::: DATA EXCERPTS
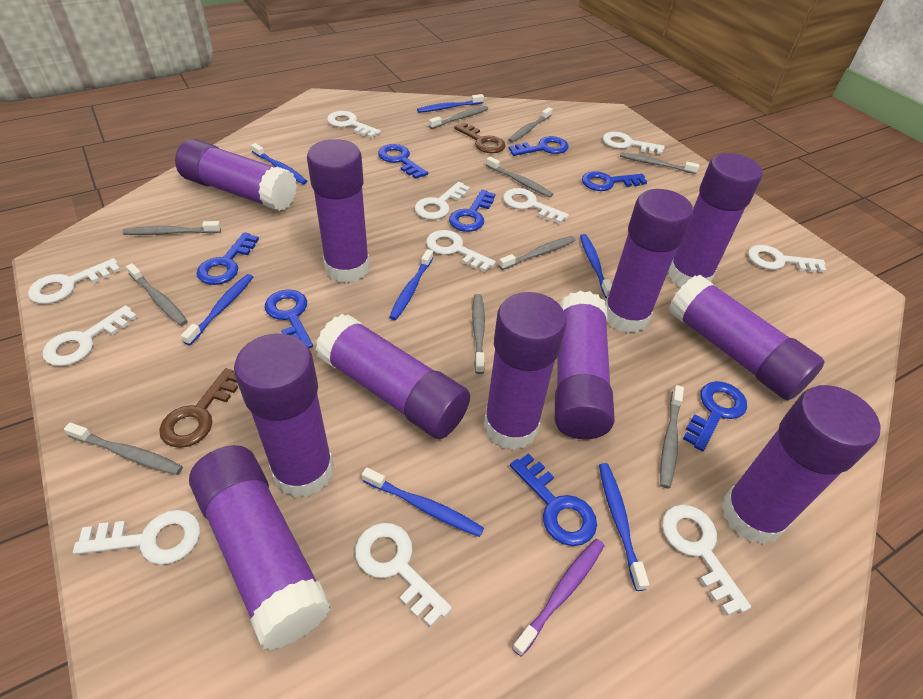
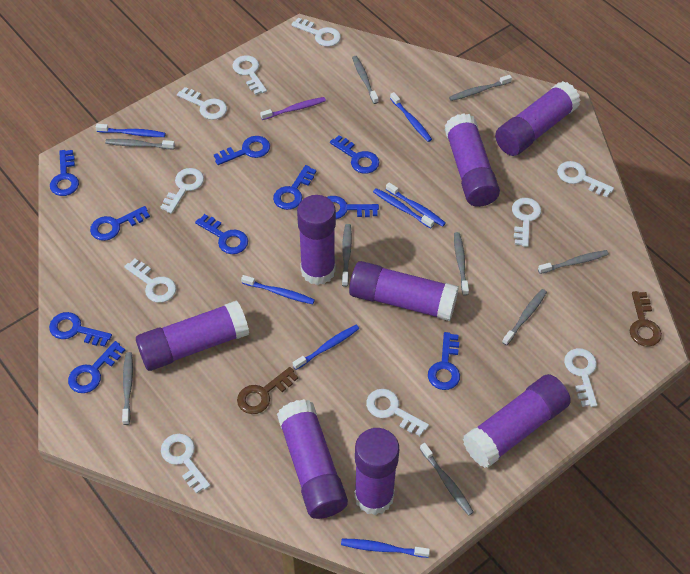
blue key: 8 -> 10
grey toothbrush: 10 -> 9
purple glue stick: 11 -> 8
white key: 11 -> 10

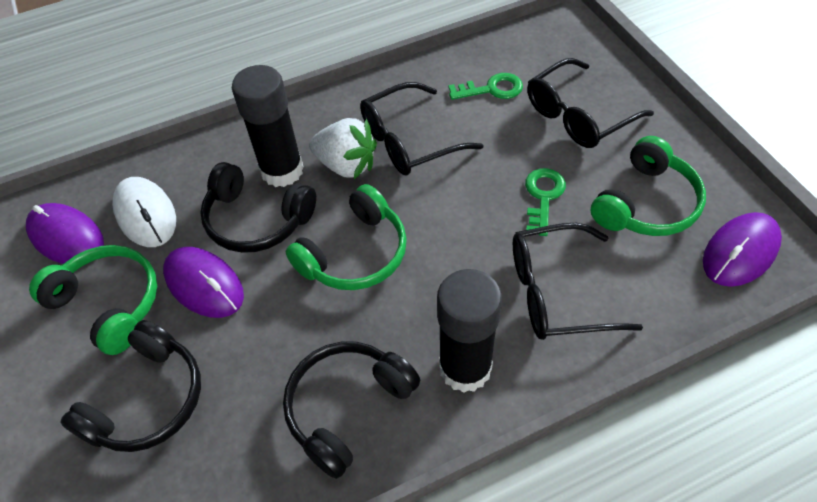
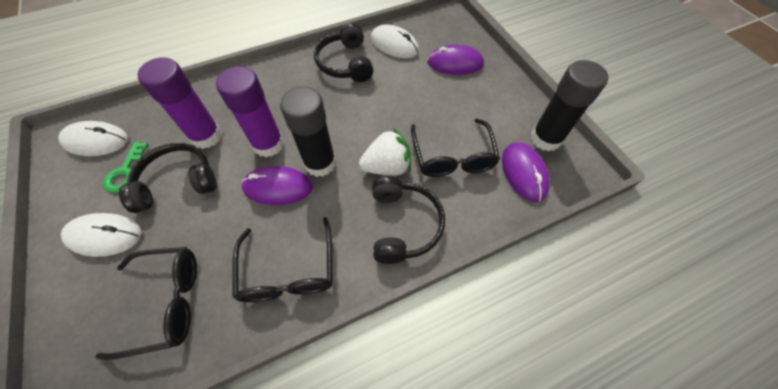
green headphones: 3 -> 0
green key: 2 -> 1
purple glue stick: 0 -> 2
white mouse: 1 -> 3

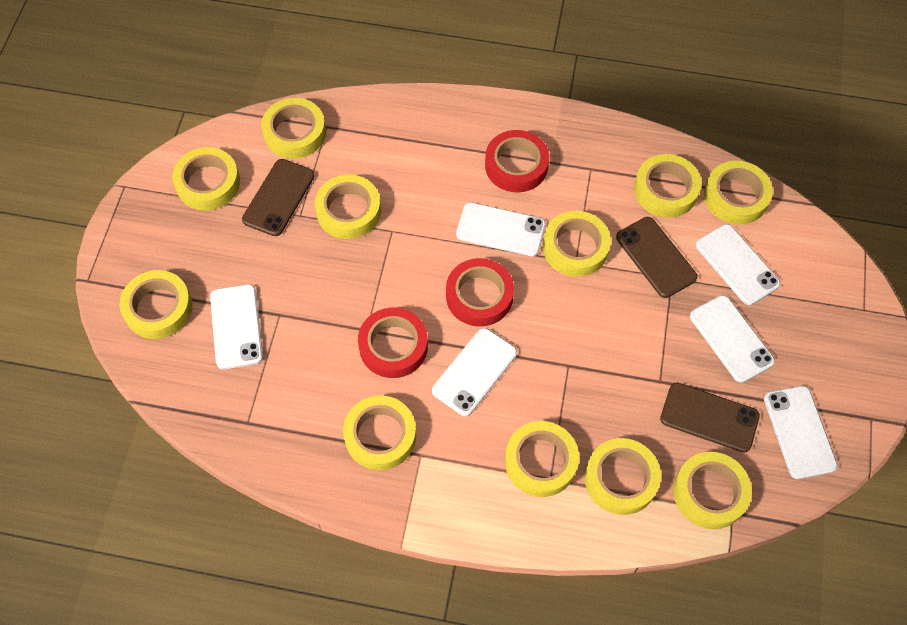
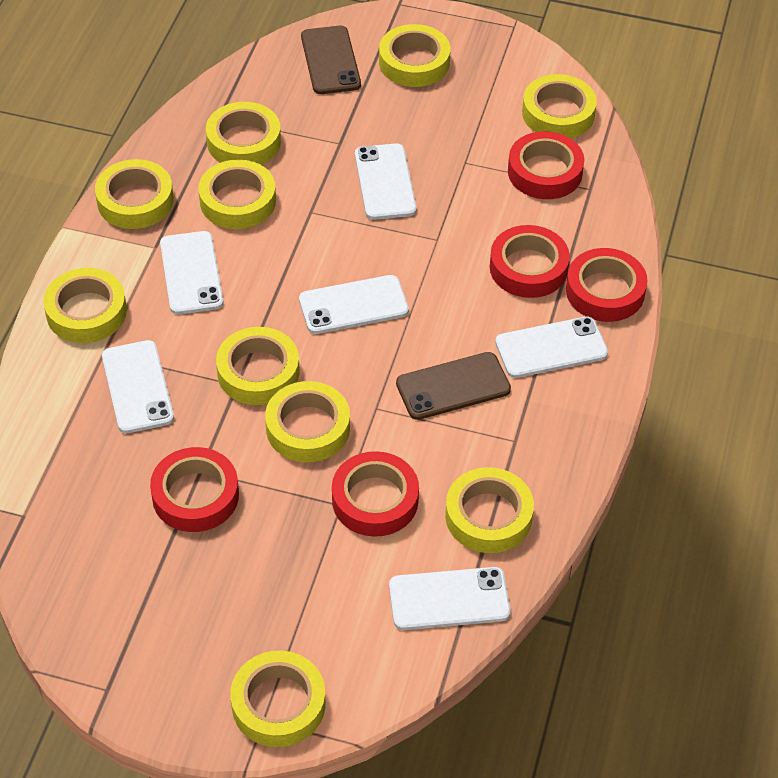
brown phone: 3 -> 2
red tape: 3 -> 5
yellow tape: 11 -> 10

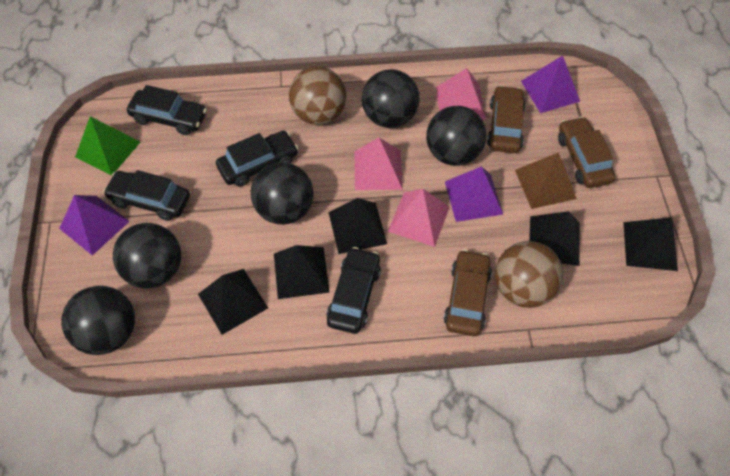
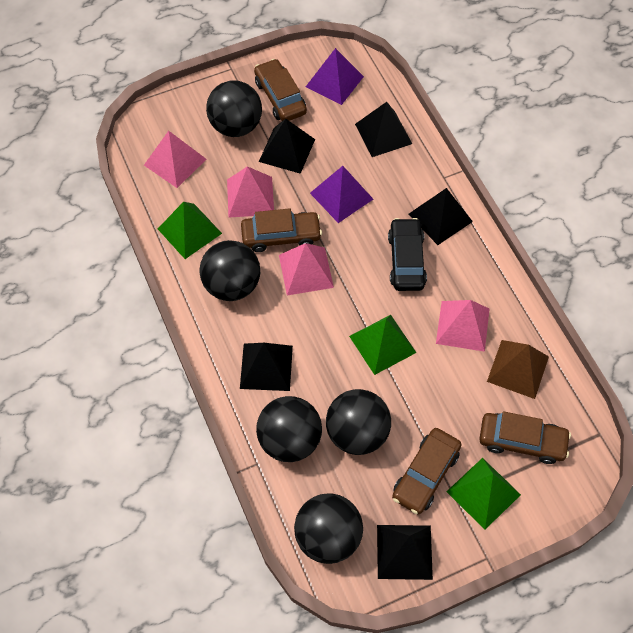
black car: 4 -> 1
brown ball: 2 -> 0
brown car: 3 -> 4
green pyramid: 1 -> 3
pink pyramid: 3 -> 4
purple pyramid: 3 -> 2

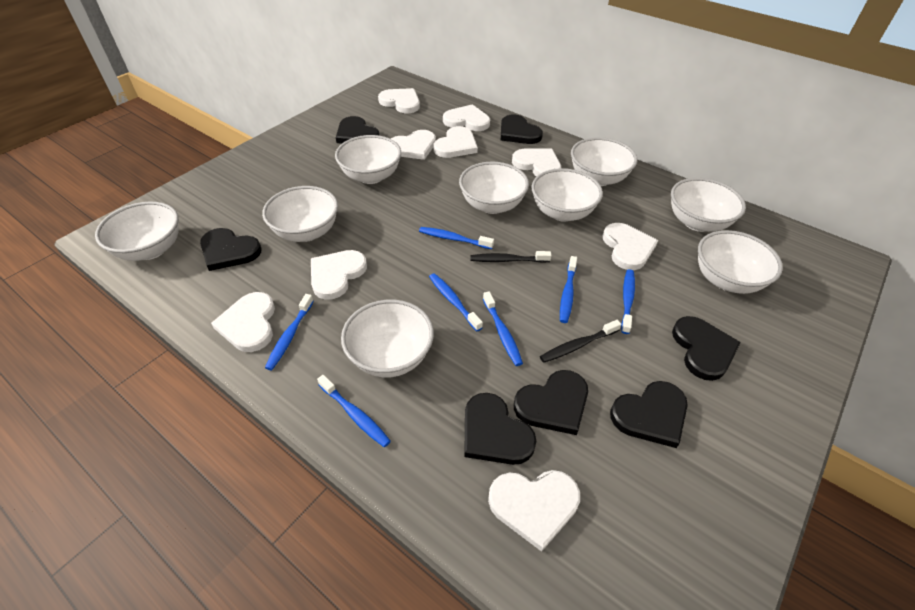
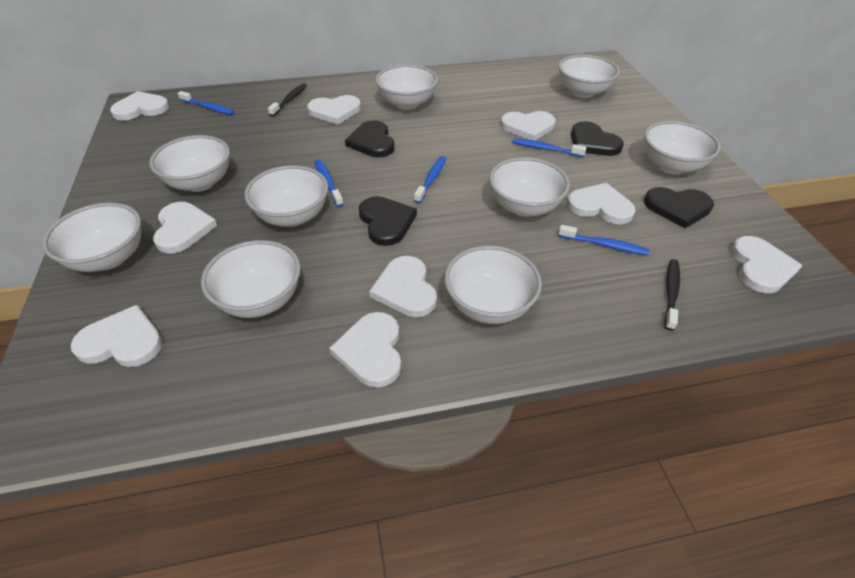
black heart: 7 -> 4
blue toothbrush: 7 -> 5

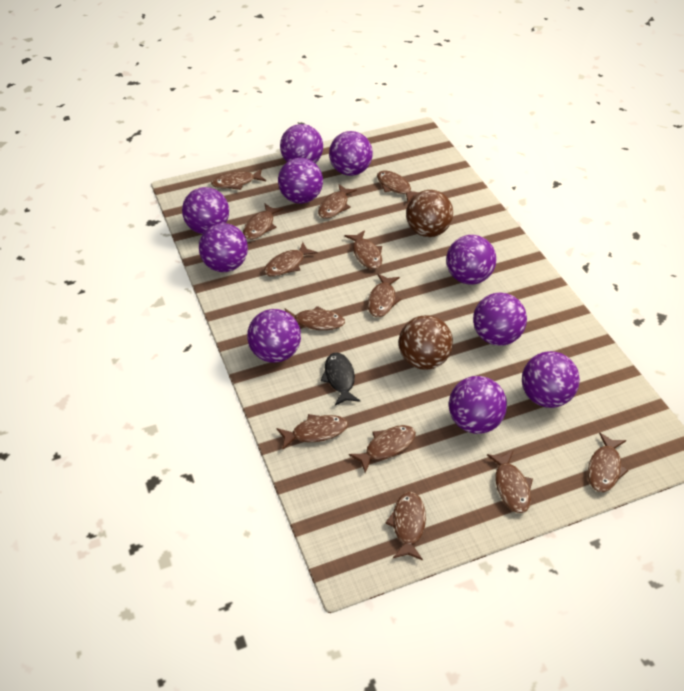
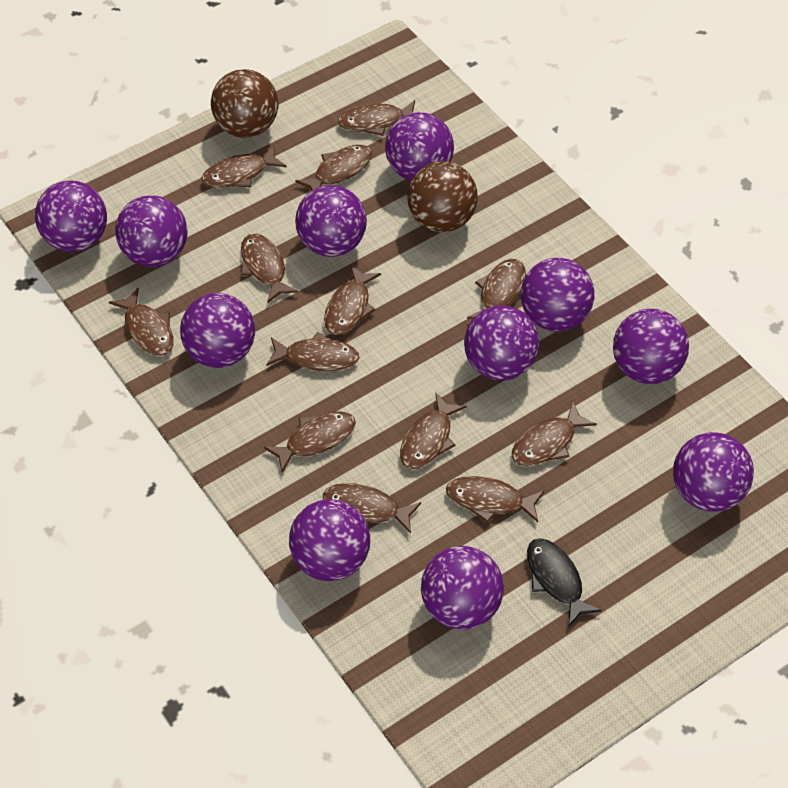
purple ball: 10 -> 11

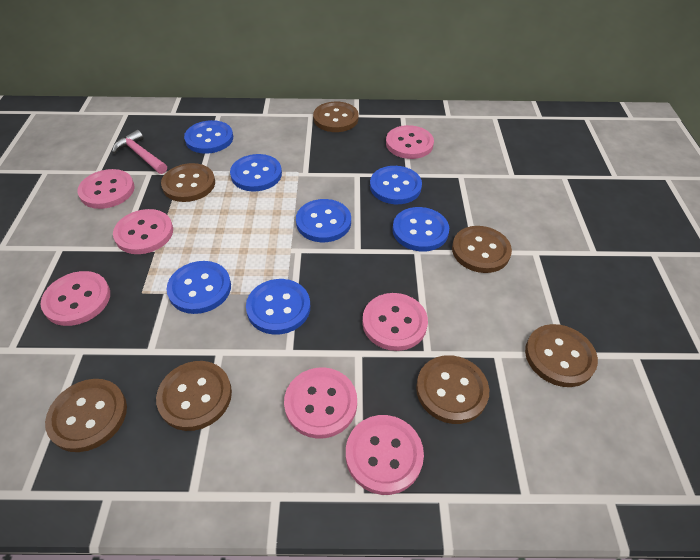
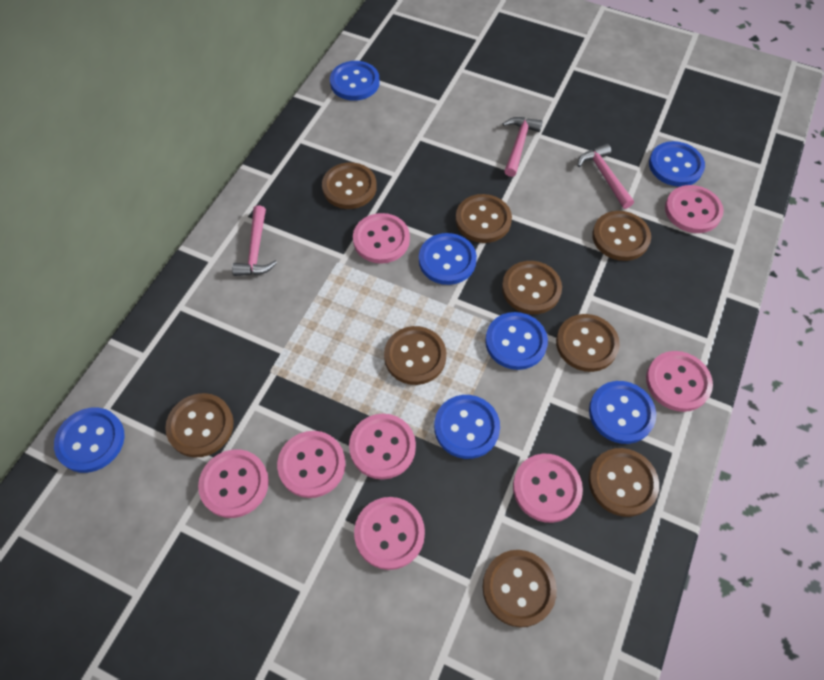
brown button: 7 -> 9
pink button: 7 -> 8
pink hammer: 1 -> 3

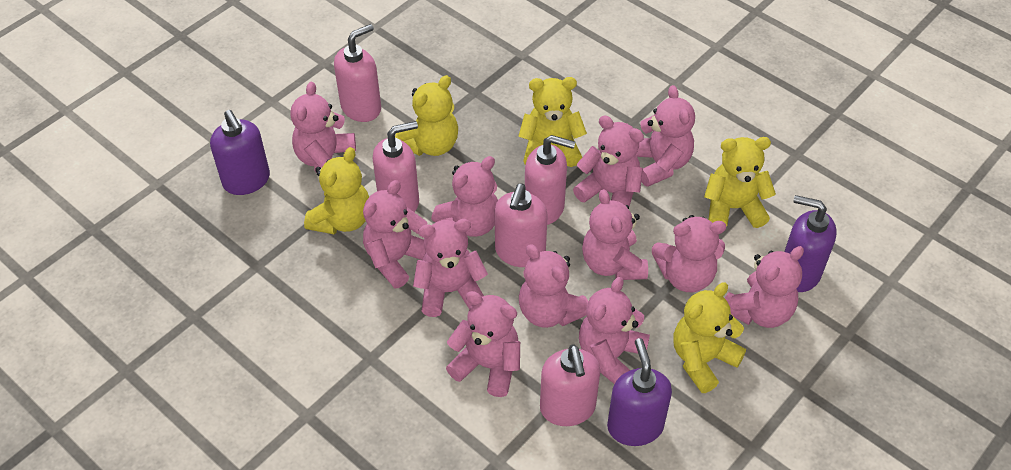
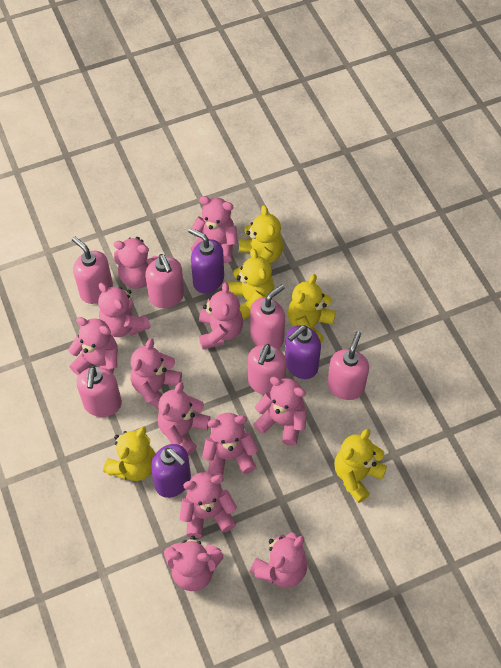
pink soap dispenser: 5 -> 6

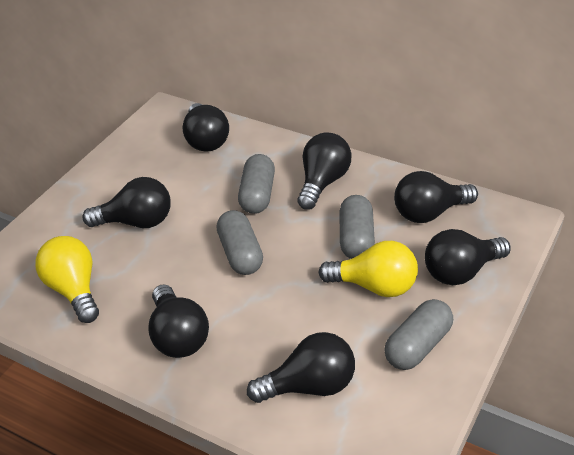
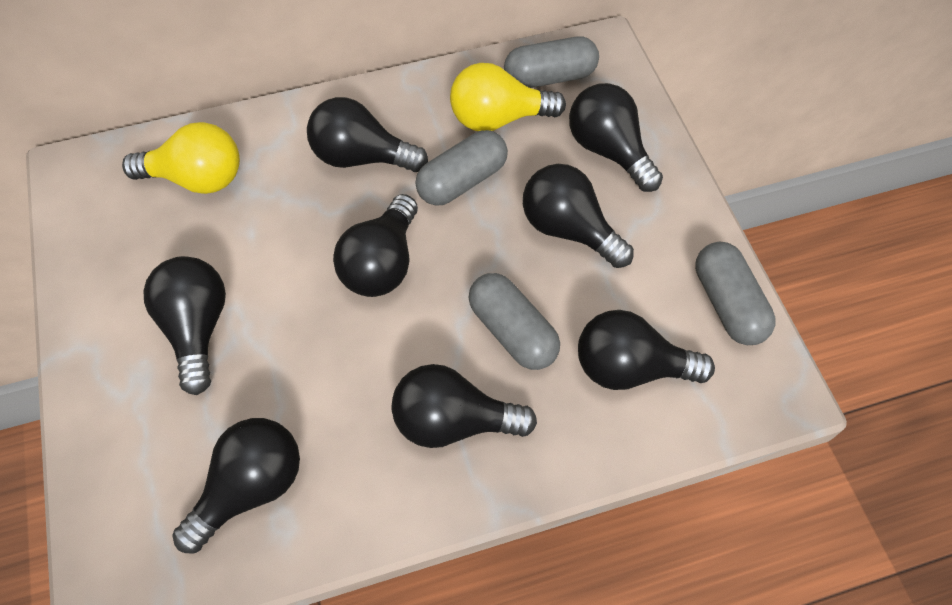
black light bulb: 7 -> 8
::::::
## PROBLEM REQUIREMENTS
Start at the top line above and repeat the records verbatim, leaving images out.

## RESULT BELOW
blue key: 8 -> 10
grey toothbrush: 10 -> 9
purple glue stick: 11 -> 8
white key: 11 -> 10

green headphones: 3 -> 0
green key: 2 -> 1
purple glue stick: 0 -> 2
white mouse: 1 -> 3

brown phone: 3 -> 2
red tape: 3 -> 5
yellow tape: 11 -> 10

black car: 4 -> 1
brown ball: 2 -> 0
brown car: 3 -> 4
green pyramid: 1 -> 3
pink pyramid: 3 -> 4
purple pyramid: 3 -> 2

black heart: 7 -> 4
blue toothbrush: 7 -> 5

purple ball: 10 -> 11

brown button: 7 -> 9
pink button: 7 -> 8
pink hammer: 1 -> 3

pink soap dispenser: 5 -> 6

black light bulb: 7 -> 8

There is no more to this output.